> Before-and-after object lists

══════════

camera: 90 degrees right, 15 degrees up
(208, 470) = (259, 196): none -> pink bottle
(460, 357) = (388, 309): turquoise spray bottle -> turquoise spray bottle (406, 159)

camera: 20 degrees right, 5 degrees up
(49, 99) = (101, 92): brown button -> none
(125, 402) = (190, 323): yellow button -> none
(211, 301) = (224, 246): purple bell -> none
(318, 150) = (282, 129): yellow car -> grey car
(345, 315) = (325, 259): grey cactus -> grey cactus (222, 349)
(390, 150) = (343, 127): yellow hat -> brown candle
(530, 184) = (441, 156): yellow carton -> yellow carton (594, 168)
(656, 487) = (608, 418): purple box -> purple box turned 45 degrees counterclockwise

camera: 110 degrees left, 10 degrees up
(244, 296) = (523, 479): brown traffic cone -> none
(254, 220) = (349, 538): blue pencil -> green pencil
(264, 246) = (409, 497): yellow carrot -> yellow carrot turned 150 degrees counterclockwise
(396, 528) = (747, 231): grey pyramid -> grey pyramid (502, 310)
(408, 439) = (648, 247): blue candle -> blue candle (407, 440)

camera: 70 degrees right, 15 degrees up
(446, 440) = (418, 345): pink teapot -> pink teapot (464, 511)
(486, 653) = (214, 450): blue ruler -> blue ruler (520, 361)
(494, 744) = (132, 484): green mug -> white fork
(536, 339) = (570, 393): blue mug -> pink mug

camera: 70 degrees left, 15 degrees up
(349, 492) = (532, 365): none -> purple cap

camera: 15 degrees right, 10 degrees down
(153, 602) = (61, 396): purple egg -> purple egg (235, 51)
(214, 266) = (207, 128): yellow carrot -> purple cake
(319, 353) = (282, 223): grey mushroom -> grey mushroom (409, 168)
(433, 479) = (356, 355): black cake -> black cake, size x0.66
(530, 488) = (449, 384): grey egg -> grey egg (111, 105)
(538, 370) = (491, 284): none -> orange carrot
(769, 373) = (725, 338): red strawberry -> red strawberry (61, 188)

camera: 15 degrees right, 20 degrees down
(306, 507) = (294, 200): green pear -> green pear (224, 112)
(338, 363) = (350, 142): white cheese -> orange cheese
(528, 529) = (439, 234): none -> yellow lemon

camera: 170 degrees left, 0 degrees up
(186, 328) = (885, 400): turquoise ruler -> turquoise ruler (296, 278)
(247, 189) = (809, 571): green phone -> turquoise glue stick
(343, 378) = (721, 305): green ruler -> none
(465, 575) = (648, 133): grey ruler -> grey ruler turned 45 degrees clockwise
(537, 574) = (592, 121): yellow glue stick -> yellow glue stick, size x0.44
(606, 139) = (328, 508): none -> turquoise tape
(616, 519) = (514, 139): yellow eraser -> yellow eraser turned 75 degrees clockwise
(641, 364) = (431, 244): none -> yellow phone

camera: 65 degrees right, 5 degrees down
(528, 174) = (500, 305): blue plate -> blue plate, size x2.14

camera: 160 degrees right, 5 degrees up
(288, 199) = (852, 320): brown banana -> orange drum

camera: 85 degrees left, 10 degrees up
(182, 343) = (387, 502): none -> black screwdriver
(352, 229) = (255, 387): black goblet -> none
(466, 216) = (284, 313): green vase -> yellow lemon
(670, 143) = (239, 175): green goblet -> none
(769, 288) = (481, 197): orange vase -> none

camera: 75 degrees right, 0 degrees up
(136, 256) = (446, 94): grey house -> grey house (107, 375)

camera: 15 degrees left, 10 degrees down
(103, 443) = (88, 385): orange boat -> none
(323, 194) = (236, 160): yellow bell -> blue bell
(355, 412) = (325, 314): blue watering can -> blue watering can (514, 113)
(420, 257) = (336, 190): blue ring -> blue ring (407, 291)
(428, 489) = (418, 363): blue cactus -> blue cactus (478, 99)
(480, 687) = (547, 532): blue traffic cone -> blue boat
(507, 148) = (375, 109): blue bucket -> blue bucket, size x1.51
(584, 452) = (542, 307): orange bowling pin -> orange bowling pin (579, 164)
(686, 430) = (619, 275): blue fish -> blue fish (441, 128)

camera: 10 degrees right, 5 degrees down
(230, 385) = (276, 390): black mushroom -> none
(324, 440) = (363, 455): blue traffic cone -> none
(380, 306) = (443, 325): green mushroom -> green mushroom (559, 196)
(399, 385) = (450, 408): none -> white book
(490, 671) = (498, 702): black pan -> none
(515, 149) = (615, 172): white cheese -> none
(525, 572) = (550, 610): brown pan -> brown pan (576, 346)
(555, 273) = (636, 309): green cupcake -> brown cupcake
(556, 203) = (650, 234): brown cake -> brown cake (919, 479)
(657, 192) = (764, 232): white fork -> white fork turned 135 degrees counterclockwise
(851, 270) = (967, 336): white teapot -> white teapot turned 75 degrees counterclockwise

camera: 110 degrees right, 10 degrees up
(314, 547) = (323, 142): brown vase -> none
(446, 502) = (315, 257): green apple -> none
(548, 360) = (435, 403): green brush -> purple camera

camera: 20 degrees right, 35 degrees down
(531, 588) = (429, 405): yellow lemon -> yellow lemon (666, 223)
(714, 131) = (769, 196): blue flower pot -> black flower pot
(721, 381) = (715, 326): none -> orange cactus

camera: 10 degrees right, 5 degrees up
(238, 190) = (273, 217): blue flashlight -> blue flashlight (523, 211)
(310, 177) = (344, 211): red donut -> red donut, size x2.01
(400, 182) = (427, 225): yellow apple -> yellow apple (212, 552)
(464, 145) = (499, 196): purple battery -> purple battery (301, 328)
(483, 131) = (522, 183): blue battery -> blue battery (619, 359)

══════════

> THE TASK
Having looked over the entries above, reproduce all of them exactly.

> EXPECTED ANSWER
camera: 90 degrees right, 15 degrees up
(208, 470) = (259, 196): none -> pink bottle
(460, 357) = (388, 309): turquoise spray bottle -> turquoise spray bottle (406, 159)

camera: 20 degrees right, 5 degrees up
(49, 99) = (101, 92): brown button -> none
(125, 402) = (190, 323): yellow button -> none
(211, 301) = (224, 246): purple bell -> none
(318, 150) = (282, 129): yellow car -> grey car
(345, 315) = (325, 259): grey cactus -> grey cactus (222, 349)
(390, 150) = (343, 127): yellow hat -> brown candle
(530, 184) = (441, 156): yellow carton -> yellow carton (594, 168)
(656, 487) = (608, 418): purple box -> purple box turned 45 degrees counterclockwise

camera: 110 degrees left, 10 degrees up
(244, 296) = (523, 479): brown traffic cone -> none
(254, 220) = (349, 538): blue pencil -> green pencil
(264, 246) = (409, 497): yellow carrot -> yellow carrot turned 150 degrees counterclockwise
(396, 528) = (747, 231): grey pyramid -> grey pyramid (502, 310)
(408, 439) = (648, 247): blue candle -> blue candle (407, 440)

camera: 70 degrees right, 15 degrees up
(446, 440) = (418, 345): pink teapot -> pink teapot (464, 511)
(486, 653) = (214, 450): blue ruler -> blue ruler (520, 361)
(494, 744) = (132, 484): green mug -> white fork
(536, 339) = (570, 393): blue mug -> pink mug

camera: 70 degrees left, 15 degrees up
(349, 492) = (532, 365): none -> purple cap

camera: 15 degrees right, 10 degrees down
(153, 602) = (61, 396): purple egg -> purple egg (235, 51)
(214, 266) = (207, 128): yellow carrot -> purple cake
(319, 353) = (282, 223): grey mushroom -> grey mushroom (409, 168)
(433, 479) = (356, 355): black cake -> black cake, size x0.66
(530, 488) = (449, 384): grey egg -> grey egg (111, 105)
(538, 370) = (491, 284): none -> orange carrot
(769, 373) = (725, 338): red strawberry -> red strawberry (61, 188)

camera: 15 degrees right, 20 degrees down
(306, 507) = (294, 200): green pear -> green pear (224, 112)
(338, 363) = (350, 142): white cheese -> orange cheese
(528, 529) = (439, 234): none -> yellow lemon

camera: 170 degrees left, 0 degrees up
(186, 328) = (885, 400): turquoise ruler -> turquoise ruler (296, 278)
(247, 189) = (809, 571): green phone -> turquoise glue stick
(343, 378) = (721, 305): green ruler -> none
(465, 575) = (648, 133): grey ruler -> grey ruler turned 45 degrees clockwise
(537, 574) = (592, 121): yellow glue stick -> yellow glue stick, size x0.44
(606, 139) = (328, 508): none -> turquoise tape
(616, 519) = (514, 139): yellow eraser -> yellow eraser turned 75 degrees clockwise
(641, 364) = (431, 244): none -> yellow phone

camera: 65 degrees right, 5 degrees down
(528, 174) = (500, 305): blue plate -> blue plate, size x2.14

camera: 160 degrees right, 5 degrees up
(288, 199) = (852, 320): brown banana -> orange drum

camera: 85 degrees left, 10 degrees up
(182, 343) = (387, 502): none -> black screwdriver
(352, 229) = (255, 387): black goblet -> none
(466, 216) = (284, 313): green vase -> yellow lemon
(670, 143) = (239, 175): green goblet -> none
(769, 288) = (481, 197): orange vase -> none

camera: 75 degrees right, 0 degrees up
(136, 256) = (446, 94): grey house -> grey house (107, 375)

camera: 15 degrees left, 10 degrees down
(103, 443) = (88, 385): orange boat -> none
(323, 194) = (236, 160): yellow bell -> blue bell
(355, 412) = (325, 314): blue watering can -> blue watering can (514, 113)
(420, 257) = (336, 190): blue ring -> blue ring (407, 291)
(428, 489) = (418, 363): blue cactus -> blue cactus (478, 99)
(480, 687) = (547, 532): blue traffic cone -> blue boat
(507, 148) = (375, 109): blue bucket -> blue bucket, size x1.51
(584, 452) = (542, 307): orange bowling pin -> orange bowling pin (579, 164)
(686, 430) = (619, 275): blue fish -> blue fish (441, 128)

camera: 10 degrees right, 5 degrees down
(230, 385) = (276, 390): black mushroom -> none
(324, 440) = (363, 455): blue traffic cone -> none
(380, 306) = (443, 325): green mushroom -> green mushroom (559, 196)
(399, 385) = (450, 408): none -> white book
(490, 671) = (498, 702): black pan -> none
(515, 149) = (615, 172): white cheese -> none
(525, 572) = (550, 610): brown pan -> brown pan (576, 346)
(555, 273) = (636, 309): green cupcake -> brown cupcake
(556, 203) = (650, 234): brown cake -> brown cake (919, 479)
(657, 192) = (764, 232): white fork -> white fork turned 135 degrees counterclockwise
(851, 270) = (967, 336): white teapot -> white teapot turned 75 degrees counterclockwise

camera: 110 degrees right, 10 degrees up
(314, 547) = (323, 142): brown vase -> none
(446, 502) = (315, 257): green apple -> none
(548, 360) = (435, 403): green brush -> purple camera

camera: 20 degrees right, 35 degrees down
(531, 588) = (429, 405): yellow lemon -> yellow lemon (666, 223)
(714, 131) = (769, 196): blue flower pot -> black flower pot
(721, 381) = (715, 326): none -> orange cactus

camera: 10 degrees right, 5 degrees up
(238, 190) = (273, 217): blue flashlight -> blue flashlight (523, 211)
(310, 177) = (344, 211): red donut -> red donut, size x2.01
(400, 182) = (427, 225): yellow apple -> yellow apple (212, 552)
(464, 145) = (499, 196): purple battery -> purple battery (301, 328)
(483, 131) = (522, 183): blue battery -> blue battery (619, 359)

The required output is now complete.